## Extracted entries
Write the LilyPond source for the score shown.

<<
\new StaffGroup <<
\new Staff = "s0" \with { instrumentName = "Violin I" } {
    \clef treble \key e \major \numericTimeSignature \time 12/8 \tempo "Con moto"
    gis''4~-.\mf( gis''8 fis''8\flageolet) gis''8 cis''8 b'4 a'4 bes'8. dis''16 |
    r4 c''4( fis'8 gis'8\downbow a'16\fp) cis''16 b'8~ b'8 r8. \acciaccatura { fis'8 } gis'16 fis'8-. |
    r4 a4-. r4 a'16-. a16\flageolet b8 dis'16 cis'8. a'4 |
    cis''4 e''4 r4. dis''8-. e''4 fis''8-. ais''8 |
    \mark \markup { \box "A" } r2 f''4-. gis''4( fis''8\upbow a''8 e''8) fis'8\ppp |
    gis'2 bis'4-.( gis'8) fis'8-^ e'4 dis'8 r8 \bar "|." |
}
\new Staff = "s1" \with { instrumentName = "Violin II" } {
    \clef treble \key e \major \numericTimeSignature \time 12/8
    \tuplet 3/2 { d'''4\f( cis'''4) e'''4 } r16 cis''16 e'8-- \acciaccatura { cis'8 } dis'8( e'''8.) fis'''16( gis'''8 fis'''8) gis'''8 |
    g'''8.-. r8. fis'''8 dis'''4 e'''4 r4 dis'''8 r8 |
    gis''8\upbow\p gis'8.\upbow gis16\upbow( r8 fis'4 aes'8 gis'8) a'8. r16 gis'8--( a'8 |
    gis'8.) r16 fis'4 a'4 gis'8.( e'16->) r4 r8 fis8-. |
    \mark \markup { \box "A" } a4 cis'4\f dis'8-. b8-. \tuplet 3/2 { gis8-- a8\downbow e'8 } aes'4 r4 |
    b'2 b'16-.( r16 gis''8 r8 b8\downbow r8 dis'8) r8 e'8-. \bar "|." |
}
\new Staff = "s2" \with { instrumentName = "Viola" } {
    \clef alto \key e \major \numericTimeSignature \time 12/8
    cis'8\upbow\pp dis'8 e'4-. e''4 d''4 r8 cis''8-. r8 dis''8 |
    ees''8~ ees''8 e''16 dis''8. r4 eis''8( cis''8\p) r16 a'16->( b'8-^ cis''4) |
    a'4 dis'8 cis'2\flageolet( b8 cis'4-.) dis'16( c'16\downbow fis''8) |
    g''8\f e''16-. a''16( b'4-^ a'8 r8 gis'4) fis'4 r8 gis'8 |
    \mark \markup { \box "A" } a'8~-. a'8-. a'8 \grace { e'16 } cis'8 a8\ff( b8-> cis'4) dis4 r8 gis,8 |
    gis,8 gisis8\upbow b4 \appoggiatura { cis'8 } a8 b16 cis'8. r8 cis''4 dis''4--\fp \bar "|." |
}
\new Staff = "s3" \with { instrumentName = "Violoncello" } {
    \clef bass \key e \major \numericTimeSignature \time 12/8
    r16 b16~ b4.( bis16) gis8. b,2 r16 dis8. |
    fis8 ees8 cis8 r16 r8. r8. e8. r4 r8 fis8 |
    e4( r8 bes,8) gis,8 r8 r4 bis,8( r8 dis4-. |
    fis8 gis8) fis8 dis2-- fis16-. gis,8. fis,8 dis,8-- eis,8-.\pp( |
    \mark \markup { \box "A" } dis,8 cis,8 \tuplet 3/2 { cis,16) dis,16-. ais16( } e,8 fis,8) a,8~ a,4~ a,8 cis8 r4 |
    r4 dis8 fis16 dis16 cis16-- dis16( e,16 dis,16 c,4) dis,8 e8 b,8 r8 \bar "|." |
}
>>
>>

## What you are asked to do
How many lines in the items above contain the word "treble"? Case matters. Give only the number.

## Written answer
2